▶ _Data in this exercise_
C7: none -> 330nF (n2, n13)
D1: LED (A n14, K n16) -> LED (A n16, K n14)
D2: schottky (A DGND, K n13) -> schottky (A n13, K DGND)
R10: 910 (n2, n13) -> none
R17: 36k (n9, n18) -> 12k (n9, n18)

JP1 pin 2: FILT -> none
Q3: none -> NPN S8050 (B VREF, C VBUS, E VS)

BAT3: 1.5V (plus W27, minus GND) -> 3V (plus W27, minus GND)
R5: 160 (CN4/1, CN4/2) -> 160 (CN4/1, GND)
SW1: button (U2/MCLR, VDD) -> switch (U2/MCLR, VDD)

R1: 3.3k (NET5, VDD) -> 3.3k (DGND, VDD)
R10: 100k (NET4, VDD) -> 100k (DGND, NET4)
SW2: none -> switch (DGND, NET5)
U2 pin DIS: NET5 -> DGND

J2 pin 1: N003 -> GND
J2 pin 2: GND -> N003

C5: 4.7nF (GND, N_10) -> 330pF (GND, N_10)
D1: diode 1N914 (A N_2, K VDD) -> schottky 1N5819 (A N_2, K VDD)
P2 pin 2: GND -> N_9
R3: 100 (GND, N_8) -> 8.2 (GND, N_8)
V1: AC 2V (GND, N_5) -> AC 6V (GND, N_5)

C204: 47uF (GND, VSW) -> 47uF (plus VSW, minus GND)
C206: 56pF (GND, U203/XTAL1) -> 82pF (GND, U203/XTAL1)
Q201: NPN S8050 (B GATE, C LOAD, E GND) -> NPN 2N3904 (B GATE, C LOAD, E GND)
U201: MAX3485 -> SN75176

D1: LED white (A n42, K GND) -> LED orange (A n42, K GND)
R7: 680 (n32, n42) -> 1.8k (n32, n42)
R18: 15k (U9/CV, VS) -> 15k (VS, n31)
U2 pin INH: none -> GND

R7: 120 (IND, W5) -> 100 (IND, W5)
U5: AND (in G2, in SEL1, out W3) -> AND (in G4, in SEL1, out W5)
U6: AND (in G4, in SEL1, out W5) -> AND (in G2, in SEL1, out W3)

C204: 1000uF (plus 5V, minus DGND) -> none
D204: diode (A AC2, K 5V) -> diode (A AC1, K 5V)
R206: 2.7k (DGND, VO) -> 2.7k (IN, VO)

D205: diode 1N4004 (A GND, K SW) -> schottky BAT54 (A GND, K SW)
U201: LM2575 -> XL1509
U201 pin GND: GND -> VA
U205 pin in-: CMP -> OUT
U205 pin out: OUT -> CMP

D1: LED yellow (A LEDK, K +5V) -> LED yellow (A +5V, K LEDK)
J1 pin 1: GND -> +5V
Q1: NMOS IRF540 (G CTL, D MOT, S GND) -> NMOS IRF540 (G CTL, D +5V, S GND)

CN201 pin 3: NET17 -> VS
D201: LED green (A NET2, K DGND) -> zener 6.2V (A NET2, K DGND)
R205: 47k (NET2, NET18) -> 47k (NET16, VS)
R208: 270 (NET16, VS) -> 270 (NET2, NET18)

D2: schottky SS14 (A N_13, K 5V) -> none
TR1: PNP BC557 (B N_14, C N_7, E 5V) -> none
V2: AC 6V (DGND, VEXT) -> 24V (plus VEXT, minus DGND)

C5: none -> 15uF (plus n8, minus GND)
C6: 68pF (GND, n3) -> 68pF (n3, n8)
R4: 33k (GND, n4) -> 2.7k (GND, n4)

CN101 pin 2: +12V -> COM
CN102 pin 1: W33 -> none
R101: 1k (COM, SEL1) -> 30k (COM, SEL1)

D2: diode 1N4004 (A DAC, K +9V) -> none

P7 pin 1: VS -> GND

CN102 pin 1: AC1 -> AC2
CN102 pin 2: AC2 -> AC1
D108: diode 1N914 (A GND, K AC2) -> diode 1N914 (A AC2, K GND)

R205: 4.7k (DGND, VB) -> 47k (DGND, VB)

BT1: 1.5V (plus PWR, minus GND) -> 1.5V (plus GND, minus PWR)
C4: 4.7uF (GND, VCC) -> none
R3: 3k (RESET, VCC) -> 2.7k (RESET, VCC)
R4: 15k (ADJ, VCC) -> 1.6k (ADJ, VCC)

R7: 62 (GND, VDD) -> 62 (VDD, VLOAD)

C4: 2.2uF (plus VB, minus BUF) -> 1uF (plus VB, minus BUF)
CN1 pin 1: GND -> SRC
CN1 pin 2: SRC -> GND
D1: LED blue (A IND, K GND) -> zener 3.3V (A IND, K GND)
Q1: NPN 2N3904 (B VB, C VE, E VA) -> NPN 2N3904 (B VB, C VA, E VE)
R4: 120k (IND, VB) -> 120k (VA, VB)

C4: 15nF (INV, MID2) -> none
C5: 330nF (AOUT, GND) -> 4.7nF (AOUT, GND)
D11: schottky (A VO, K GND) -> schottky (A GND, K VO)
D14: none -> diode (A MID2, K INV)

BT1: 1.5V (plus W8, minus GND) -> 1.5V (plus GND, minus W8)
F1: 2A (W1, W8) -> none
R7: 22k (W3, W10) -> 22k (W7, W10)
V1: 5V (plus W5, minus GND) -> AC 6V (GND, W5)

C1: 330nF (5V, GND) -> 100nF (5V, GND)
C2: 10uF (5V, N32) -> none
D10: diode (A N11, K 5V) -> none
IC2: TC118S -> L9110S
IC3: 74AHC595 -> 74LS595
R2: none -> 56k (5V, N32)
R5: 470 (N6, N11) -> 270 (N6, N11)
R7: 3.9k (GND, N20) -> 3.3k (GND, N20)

▶ _Instructions to follow_
Run a filter over the data above and keep each line that contains the word "schottky".

▶ _Task output_
D2: schottky (A DGND, K n13) -> schottky (A n13, K DGND)
D1: diode 1N914 (A N_2, K VDD) -> schottky 1N5819 (A N_2, K VDD)
D205: diode 1N4004 (A GND, K SW) -> schottky BAT54 (A GND, K SW)
D2: schottky SS14 (A N_13, K 5V) -> none
D11: schottky (A VO, K GND) -> schottky (A GND, K VO)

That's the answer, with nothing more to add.